Which lines in the records below contain the word "secondary", with case matching? Report each such line in full.

─── THE INPUT ───

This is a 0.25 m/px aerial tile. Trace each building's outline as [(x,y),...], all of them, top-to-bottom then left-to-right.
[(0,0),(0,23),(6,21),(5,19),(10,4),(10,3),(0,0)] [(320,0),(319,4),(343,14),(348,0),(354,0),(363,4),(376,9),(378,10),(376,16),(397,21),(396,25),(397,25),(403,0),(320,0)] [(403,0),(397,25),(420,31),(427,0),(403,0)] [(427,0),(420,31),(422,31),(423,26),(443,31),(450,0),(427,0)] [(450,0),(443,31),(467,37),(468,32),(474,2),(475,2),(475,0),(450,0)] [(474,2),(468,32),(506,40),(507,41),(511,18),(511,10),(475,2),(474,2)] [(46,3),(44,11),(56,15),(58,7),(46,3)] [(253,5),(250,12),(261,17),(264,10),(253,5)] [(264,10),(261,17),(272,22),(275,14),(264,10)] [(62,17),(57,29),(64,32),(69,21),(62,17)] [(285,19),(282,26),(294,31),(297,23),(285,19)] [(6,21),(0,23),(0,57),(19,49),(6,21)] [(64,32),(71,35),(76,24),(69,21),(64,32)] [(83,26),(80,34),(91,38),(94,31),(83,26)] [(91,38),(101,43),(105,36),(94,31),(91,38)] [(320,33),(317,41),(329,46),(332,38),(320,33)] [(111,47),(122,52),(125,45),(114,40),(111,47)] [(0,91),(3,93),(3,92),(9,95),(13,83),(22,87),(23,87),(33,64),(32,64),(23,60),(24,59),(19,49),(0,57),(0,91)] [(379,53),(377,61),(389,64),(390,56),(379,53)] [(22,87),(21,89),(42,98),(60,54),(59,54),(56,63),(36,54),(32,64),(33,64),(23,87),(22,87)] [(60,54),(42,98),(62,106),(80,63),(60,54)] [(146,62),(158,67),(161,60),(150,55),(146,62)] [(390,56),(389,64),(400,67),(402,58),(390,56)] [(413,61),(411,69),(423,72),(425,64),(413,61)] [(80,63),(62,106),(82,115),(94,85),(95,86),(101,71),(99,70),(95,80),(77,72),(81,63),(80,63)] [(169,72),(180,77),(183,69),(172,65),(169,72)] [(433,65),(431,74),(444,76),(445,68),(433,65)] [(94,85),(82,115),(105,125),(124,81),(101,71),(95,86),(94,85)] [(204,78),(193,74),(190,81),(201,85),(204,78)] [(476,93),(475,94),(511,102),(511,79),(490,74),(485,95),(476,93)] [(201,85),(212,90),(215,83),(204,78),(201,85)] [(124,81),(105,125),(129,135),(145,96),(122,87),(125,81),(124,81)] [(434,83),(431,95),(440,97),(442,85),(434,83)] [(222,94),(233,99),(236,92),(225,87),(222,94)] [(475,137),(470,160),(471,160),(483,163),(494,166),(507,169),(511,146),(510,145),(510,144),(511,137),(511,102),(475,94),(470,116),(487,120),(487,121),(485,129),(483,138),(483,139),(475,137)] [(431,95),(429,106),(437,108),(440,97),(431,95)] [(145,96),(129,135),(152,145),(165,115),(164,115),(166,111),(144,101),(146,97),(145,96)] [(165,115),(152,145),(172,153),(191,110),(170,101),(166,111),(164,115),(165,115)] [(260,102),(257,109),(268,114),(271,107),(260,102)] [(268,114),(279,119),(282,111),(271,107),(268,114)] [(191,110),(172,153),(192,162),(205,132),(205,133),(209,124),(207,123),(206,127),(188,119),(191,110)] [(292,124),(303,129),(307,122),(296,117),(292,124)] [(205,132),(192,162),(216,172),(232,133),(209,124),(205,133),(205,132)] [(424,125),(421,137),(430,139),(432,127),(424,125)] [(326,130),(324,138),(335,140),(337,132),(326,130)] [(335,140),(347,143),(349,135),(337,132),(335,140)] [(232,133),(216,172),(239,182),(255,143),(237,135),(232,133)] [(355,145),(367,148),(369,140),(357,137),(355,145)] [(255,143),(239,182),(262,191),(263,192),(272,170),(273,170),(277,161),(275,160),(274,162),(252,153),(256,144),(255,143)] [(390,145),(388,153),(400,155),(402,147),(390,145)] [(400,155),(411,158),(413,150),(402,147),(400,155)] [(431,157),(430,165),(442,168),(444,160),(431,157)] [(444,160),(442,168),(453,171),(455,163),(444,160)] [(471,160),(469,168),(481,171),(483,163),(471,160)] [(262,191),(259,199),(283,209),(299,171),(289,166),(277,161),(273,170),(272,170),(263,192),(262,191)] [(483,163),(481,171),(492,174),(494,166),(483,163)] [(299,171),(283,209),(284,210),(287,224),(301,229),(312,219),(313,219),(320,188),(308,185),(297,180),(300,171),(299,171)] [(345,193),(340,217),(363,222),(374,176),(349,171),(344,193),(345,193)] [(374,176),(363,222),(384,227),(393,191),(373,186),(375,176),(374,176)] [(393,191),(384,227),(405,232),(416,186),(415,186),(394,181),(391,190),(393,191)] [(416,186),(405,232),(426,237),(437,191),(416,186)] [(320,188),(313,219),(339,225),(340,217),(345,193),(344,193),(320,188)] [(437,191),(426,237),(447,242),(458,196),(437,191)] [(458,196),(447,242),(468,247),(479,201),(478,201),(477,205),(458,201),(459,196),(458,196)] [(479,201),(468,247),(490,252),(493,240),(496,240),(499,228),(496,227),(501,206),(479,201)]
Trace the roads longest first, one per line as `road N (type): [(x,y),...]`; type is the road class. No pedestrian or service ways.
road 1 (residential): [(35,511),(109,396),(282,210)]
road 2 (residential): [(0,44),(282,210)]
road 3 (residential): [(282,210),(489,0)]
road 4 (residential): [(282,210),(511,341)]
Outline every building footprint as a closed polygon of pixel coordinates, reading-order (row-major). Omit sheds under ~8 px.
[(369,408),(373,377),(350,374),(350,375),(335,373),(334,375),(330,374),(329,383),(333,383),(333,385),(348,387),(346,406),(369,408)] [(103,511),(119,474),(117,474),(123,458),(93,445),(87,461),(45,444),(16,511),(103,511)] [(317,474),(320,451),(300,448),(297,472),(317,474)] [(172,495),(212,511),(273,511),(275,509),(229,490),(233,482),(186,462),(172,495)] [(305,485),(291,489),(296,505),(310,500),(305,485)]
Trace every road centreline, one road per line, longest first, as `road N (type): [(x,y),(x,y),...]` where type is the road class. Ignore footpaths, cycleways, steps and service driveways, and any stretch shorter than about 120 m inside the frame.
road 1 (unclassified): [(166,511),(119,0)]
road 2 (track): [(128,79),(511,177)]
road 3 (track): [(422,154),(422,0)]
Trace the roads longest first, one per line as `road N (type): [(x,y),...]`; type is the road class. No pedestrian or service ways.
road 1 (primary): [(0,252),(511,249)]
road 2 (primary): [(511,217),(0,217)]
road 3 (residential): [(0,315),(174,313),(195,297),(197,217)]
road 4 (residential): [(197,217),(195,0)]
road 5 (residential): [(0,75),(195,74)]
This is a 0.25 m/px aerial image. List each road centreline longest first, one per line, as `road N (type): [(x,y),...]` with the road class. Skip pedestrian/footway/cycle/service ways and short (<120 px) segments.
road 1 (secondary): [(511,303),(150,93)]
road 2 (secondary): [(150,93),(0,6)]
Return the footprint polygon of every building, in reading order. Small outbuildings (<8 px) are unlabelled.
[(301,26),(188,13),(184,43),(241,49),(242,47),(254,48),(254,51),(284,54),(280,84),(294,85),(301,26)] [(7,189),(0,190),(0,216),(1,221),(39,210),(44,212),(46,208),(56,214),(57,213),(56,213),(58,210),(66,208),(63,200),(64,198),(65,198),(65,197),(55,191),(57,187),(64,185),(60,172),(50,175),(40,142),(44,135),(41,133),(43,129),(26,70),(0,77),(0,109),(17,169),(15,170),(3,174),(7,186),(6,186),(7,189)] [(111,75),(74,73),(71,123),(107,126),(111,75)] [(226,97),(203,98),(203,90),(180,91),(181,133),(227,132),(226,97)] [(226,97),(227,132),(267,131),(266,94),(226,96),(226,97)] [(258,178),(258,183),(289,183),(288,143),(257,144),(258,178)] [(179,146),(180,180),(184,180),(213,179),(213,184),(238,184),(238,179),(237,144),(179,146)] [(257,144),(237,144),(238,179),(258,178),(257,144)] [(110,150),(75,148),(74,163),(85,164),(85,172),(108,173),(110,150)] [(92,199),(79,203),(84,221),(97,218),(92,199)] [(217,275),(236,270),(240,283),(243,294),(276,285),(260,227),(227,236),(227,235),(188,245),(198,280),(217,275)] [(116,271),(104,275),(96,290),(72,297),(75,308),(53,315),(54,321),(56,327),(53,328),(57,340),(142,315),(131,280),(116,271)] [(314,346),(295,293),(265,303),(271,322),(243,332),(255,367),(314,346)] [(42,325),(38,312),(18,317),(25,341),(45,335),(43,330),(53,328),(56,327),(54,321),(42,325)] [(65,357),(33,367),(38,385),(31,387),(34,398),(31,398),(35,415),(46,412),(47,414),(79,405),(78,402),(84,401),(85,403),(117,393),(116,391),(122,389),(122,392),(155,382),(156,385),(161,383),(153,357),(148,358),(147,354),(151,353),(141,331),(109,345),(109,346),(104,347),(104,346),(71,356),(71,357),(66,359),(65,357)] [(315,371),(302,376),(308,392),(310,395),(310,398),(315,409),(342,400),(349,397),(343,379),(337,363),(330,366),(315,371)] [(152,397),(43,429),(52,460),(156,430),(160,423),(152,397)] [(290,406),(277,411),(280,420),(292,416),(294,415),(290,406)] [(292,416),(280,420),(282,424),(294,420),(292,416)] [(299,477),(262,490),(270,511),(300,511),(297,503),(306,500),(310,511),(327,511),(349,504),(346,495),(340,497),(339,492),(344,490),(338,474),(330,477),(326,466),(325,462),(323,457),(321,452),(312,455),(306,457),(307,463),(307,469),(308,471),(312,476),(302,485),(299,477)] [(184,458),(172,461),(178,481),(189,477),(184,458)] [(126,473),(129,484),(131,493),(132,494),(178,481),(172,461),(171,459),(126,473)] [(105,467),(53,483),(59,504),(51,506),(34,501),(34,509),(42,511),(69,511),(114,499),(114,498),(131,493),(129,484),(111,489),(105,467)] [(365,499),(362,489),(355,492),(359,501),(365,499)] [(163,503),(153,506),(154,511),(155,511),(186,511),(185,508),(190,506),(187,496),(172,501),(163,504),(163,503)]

───

▸ **CORRECT OUTPUT**:
road 1 (secondary): [(511,303),(150,93)]
road 2 (secondary): [(150,93),(0,6)]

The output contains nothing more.